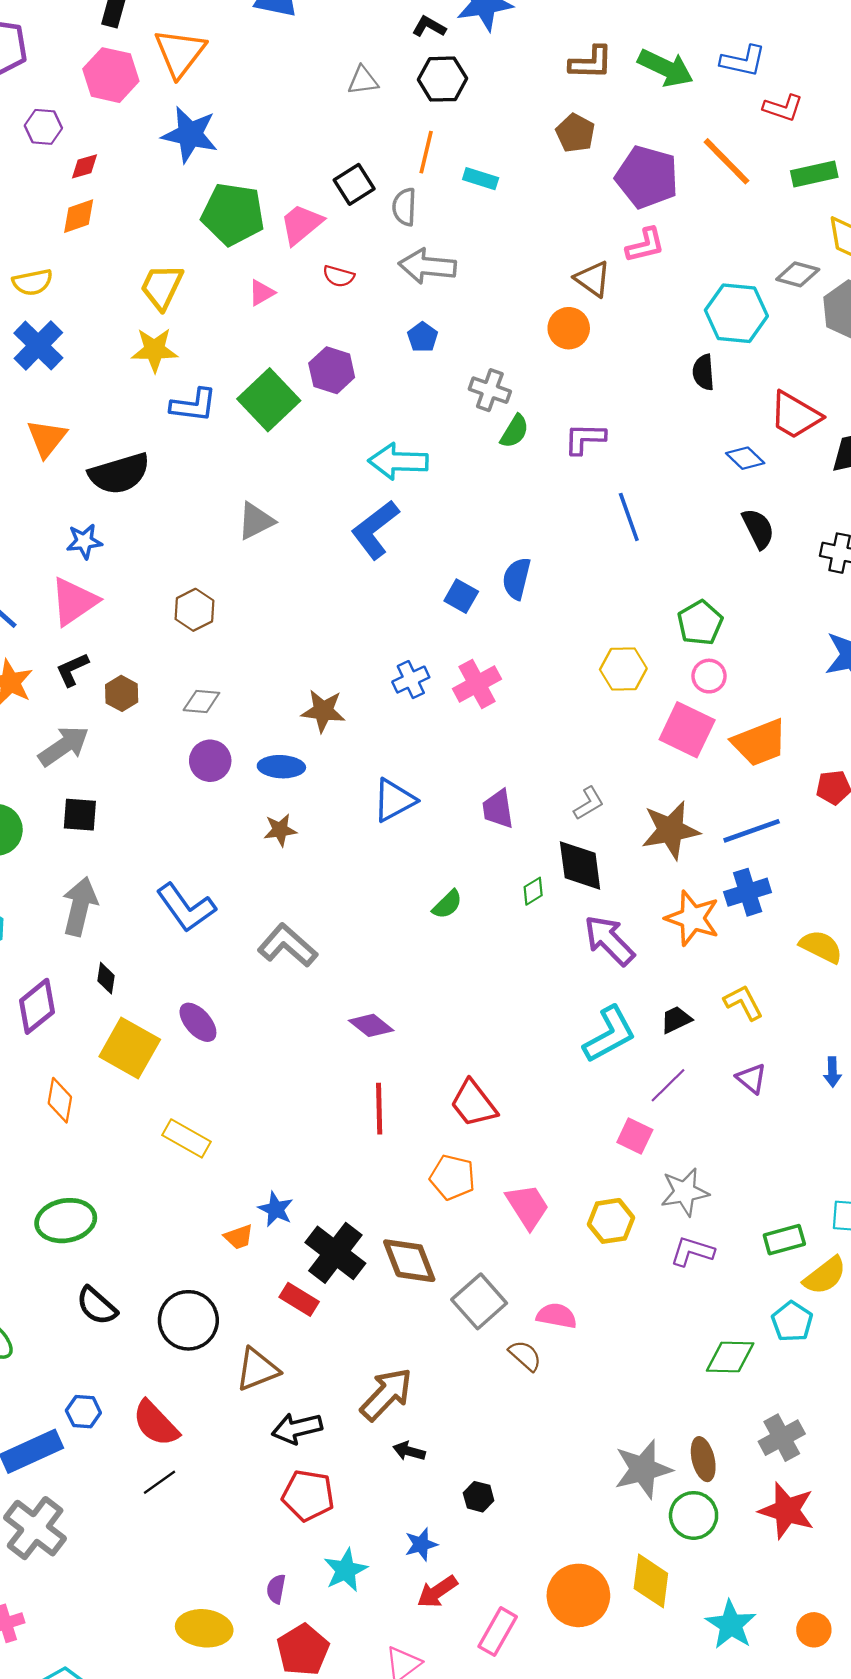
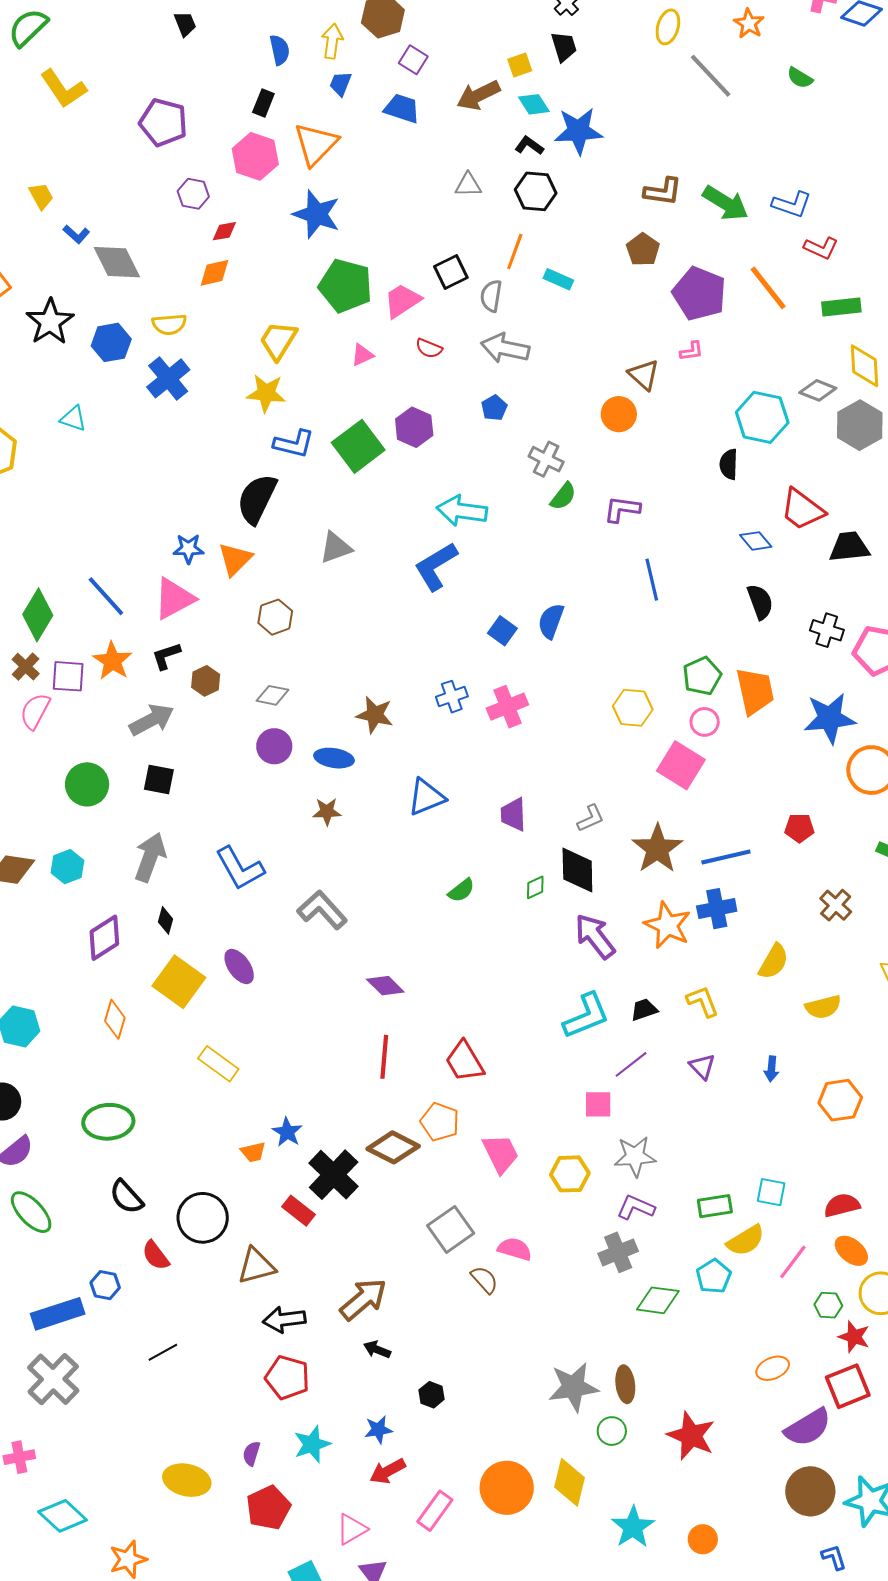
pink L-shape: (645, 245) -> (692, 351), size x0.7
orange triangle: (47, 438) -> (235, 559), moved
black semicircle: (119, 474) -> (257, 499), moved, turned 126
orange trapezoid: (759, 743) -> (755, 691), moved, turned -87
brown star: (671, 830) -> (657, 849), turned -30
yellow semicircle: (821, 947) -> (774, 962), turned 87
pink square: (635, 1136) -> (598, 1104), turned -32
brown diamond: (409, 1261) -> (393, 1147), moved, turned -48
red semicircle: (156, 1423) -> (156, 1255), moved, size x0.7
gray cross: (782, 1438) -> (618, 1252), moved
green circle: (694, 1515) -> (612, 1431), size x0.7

● ● ● ● ●

#### Goal of the exercise
Give the listing above again in its entirety, exactly as written and free of images.

#### Your solution
pink L-shape: (645, 245) -> (692, 351), size x0.7
orange triangle: (47, 438) -> (235, 559), moved
black semicircle: (119, 474) -> (257, 499), moved, turned 126
orange trapezoid: (759, 743) -> (755, 691), moved, turned -87
brown star: (671, 830) -> (657, 849), turned -30
yellow semicircle: (821, 947) -> (774, 962), turned 87
pink square: (635, 1136) -> (598, 1104), turned -32
brown diamond: (409, 1261) -> (393, 1147), moved, turned -48
red semicircle: (156, 1423) -> (156, 1255), moved, size x0.7
gray cross: (782, 1438) -> (618, 1252), moved
green circle: (694, 1515) -> (612, 1431), size x0.7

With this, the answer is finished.